Task directions: Take each line of the data that contains the string "star" and copy it.

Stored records
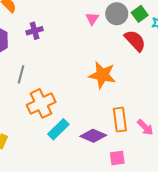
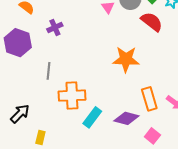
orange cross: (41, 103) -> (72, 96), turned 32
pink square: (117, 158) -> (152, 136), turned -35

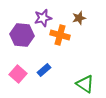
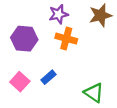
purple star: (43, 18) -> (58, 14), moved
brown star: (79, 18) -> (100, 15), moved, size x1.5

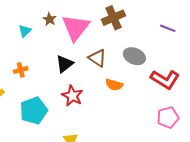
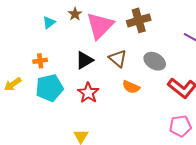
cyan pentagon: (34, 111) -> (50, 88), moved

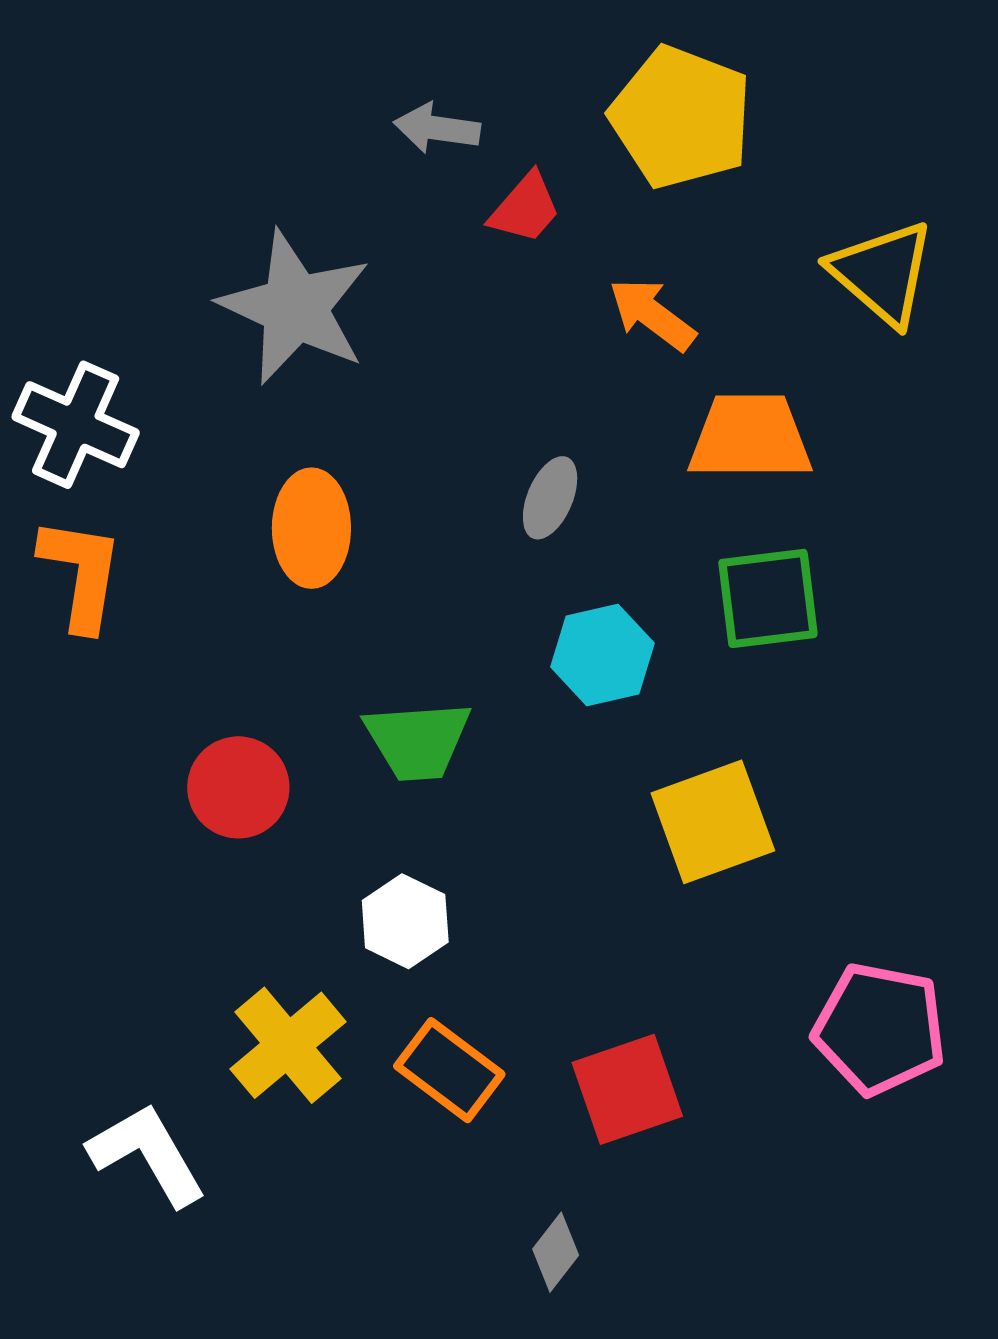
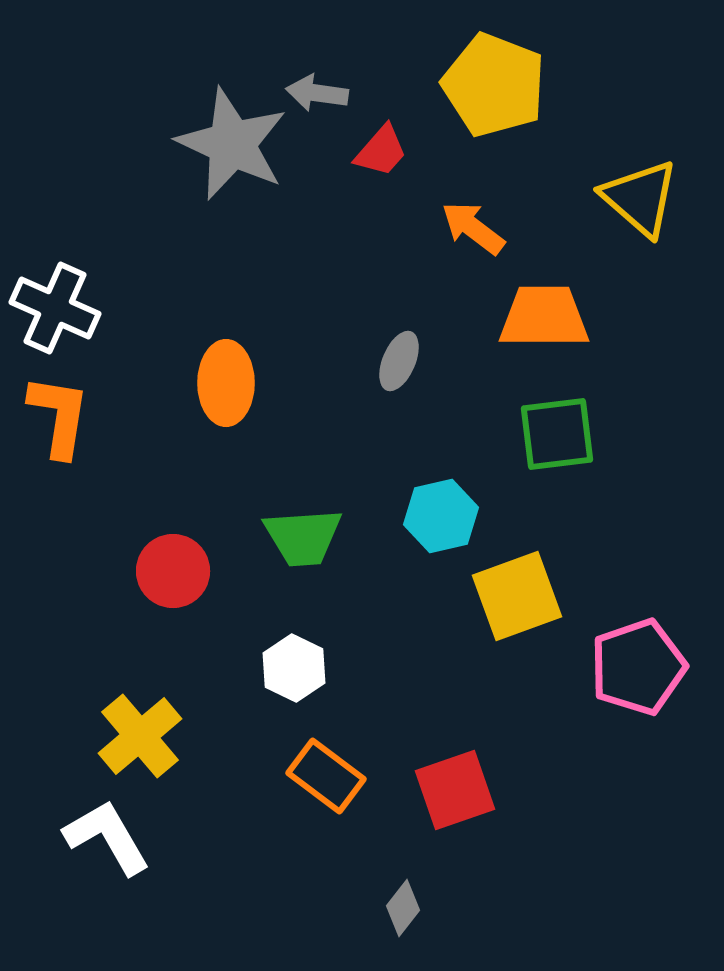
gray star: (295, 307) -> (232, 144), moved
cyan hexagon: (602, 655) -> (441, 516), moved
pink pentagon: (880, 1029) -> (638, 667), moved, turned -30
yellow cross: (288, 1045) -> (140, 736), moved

Your response:
purple star: (43, 18) -> (58, 14), moved
brown star: (79, 18) -> (100, 15), moved, size x1.5
gray star: (295, 307) -> (232, 144), moved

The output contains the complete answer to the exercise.